─── Exercise materials ───

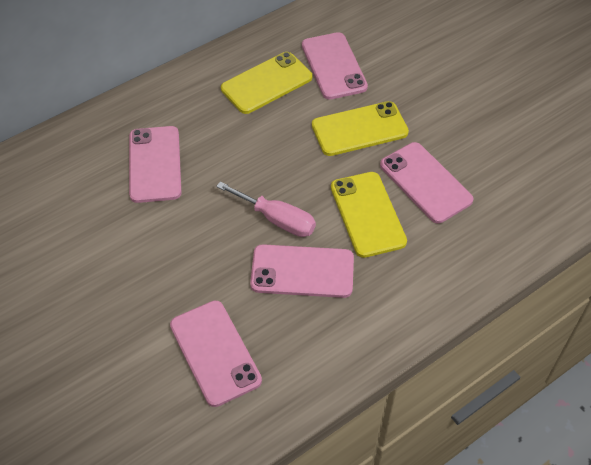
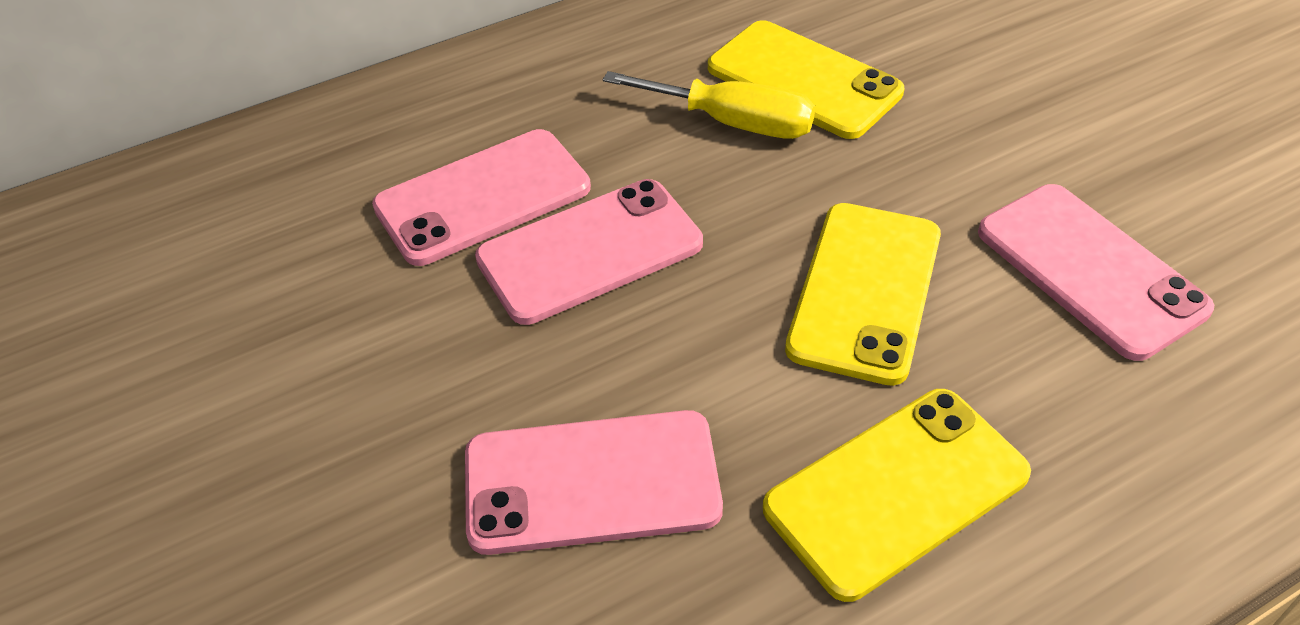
pink phone: 5 -> 4
pink screwdriver: 1 -> 0
yellow screwdriver: 0 -> 1

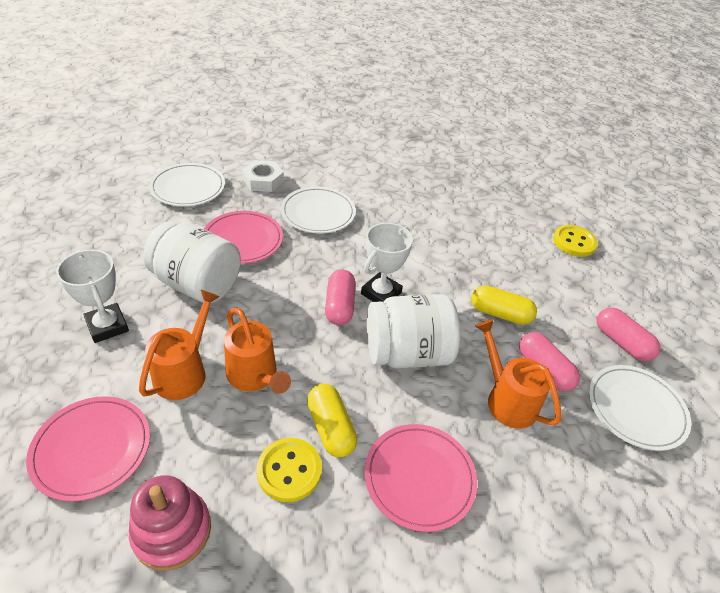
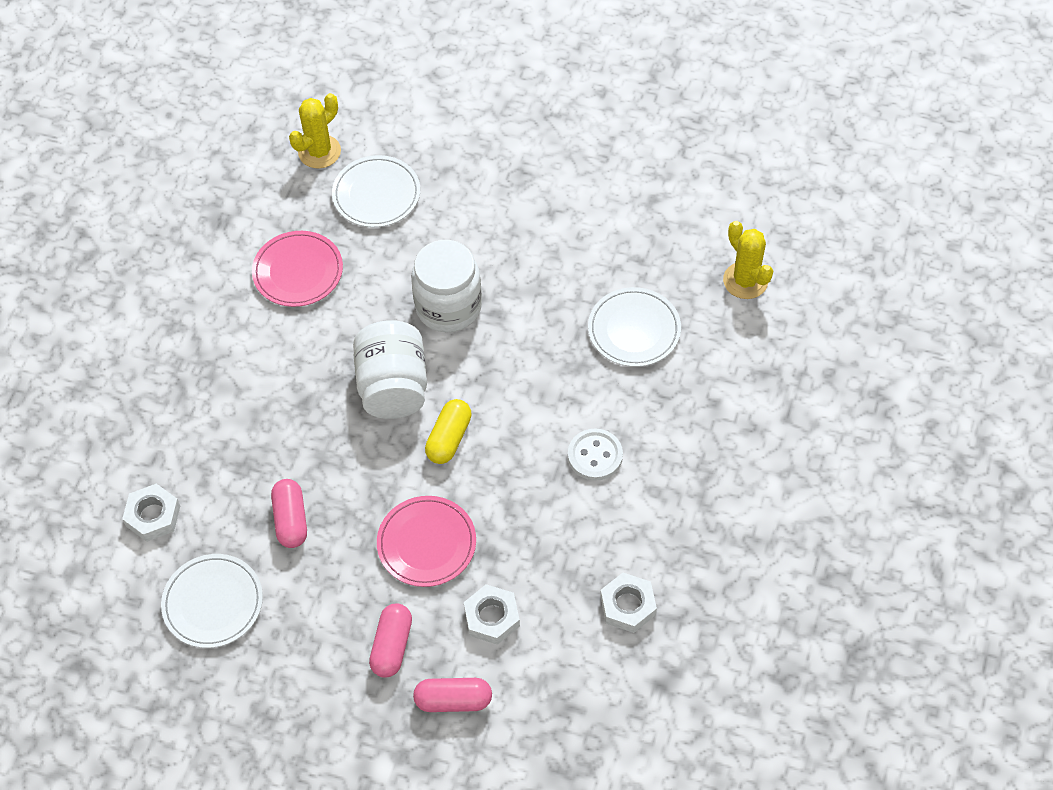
orange watering can: 3 -> 0
pink plate: 3 -> 2
pink stacking toy: 1 -> 0
white button: 0 -> 1
white nut: 1 -> 3
white trophy: 2 -> 0
yellow button: 2 -> 0
yellow cactus: 0 -> 2
yellow capsule: 2 -> 1

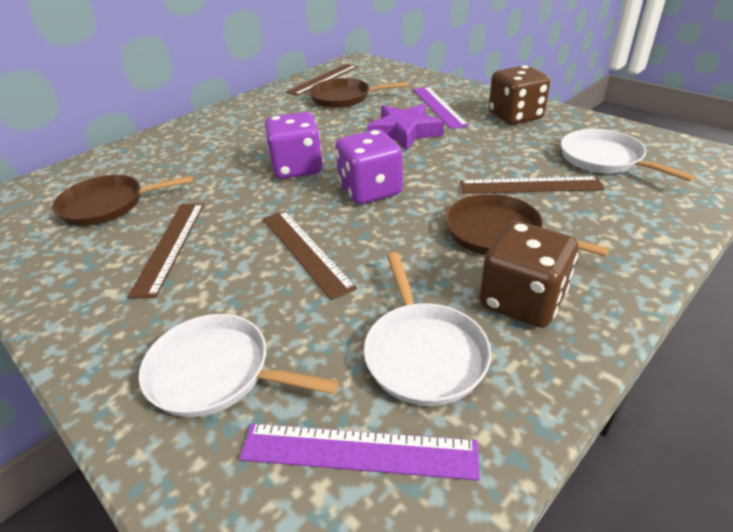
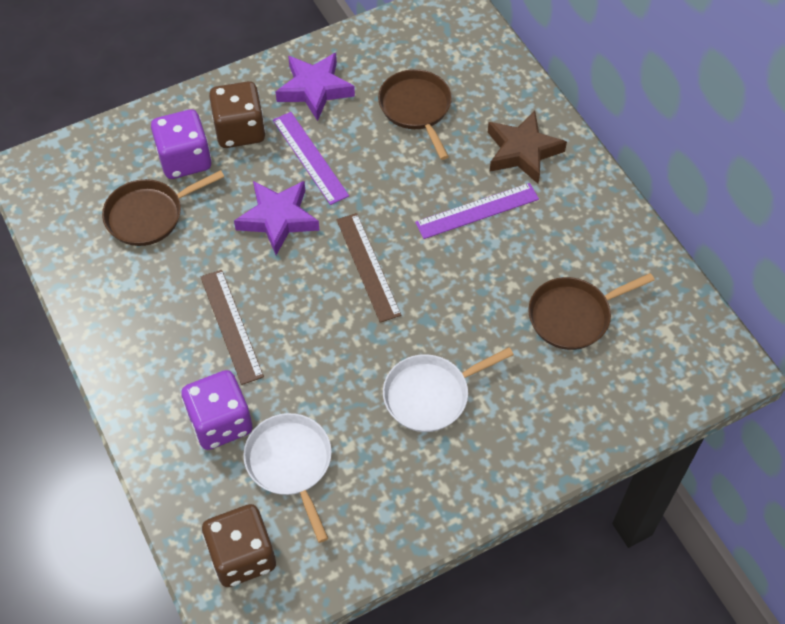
brown ruler: 4 -> 2
brown star: 0 -> 1
purple star: 1 -> 2
white pan: 3 -> 2

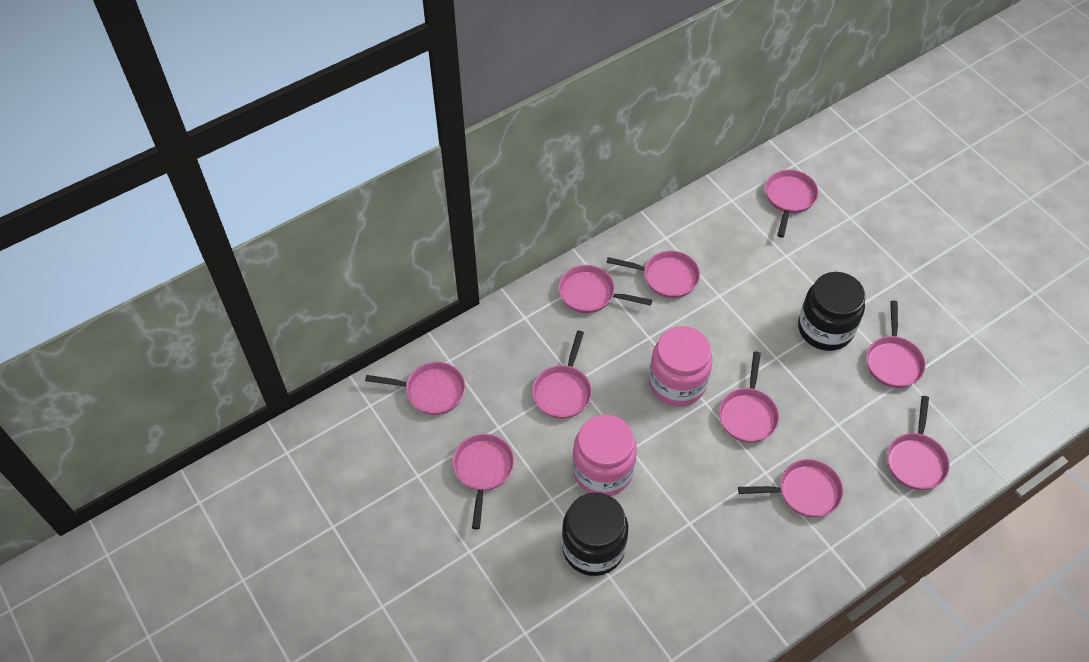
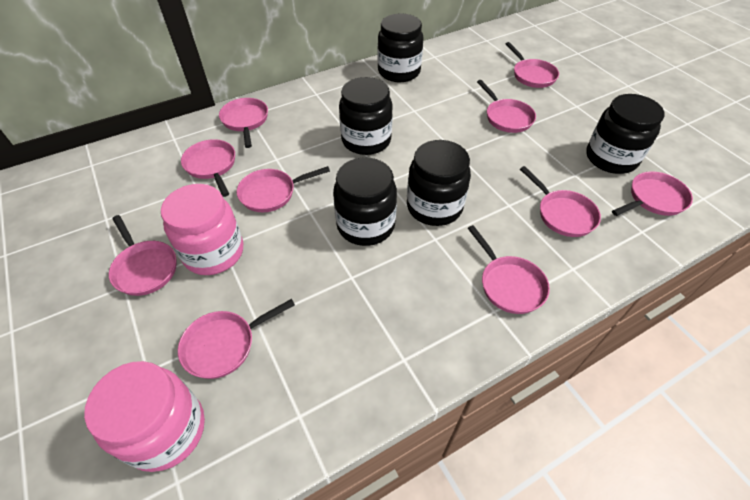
black jar: 2 -> 5

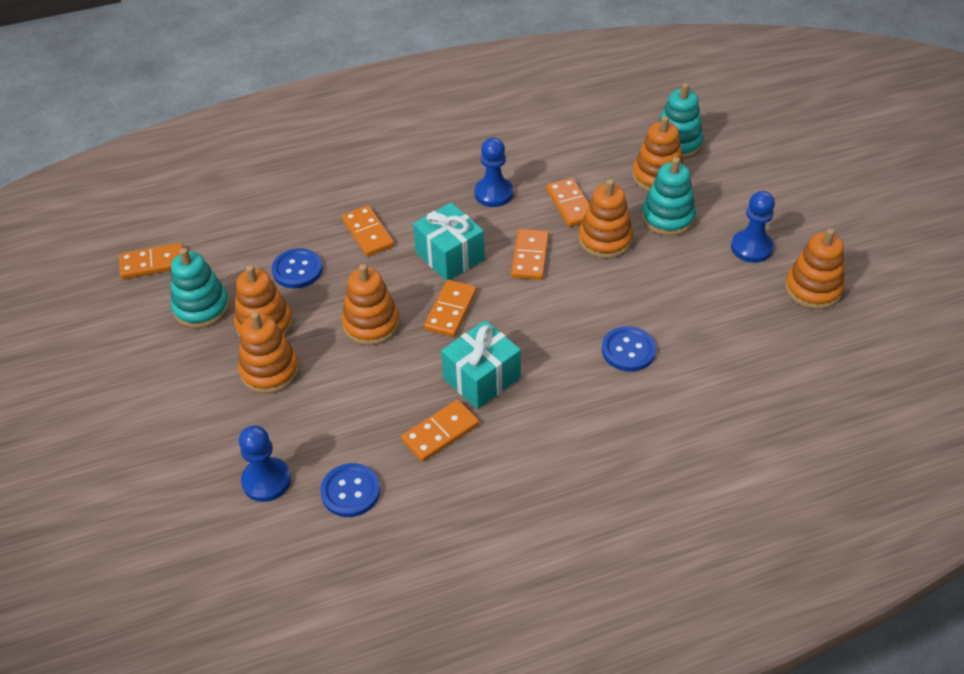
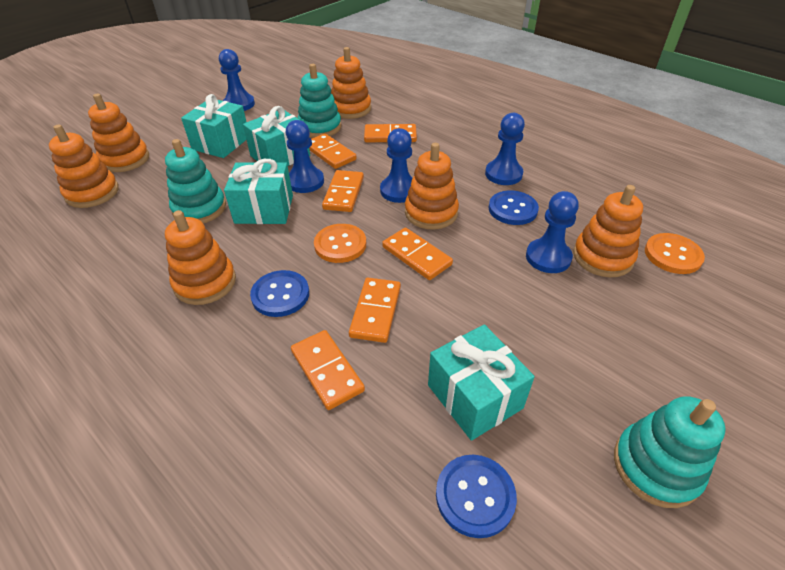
blue pawn: 3 -> 5
orange button: 0 -> 2
turquoise gift: 2 -> 4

───

_What you need to do_. Start with the line above containing "pink screwdriver: 1 -> 0" and end with the line containing "yellow capsule: 2 -> 1". Set down that stretch exactly, without any pictures.

_Finished exercise_.
pink screwdriver: 1 -> 0
yellow screwdriver: 0 -> 1

orange watering can: 3 -> 0
pink plate: 3 -> 2
pink stacking toy: 1 -> 0
white button: 0 -> 1
white nut: 1 -> 3
white trophy: 2 -> 0
yellow button: 2 -> 0
yellow cactus: 0 -> 2
yellow capsule: 2 -> 1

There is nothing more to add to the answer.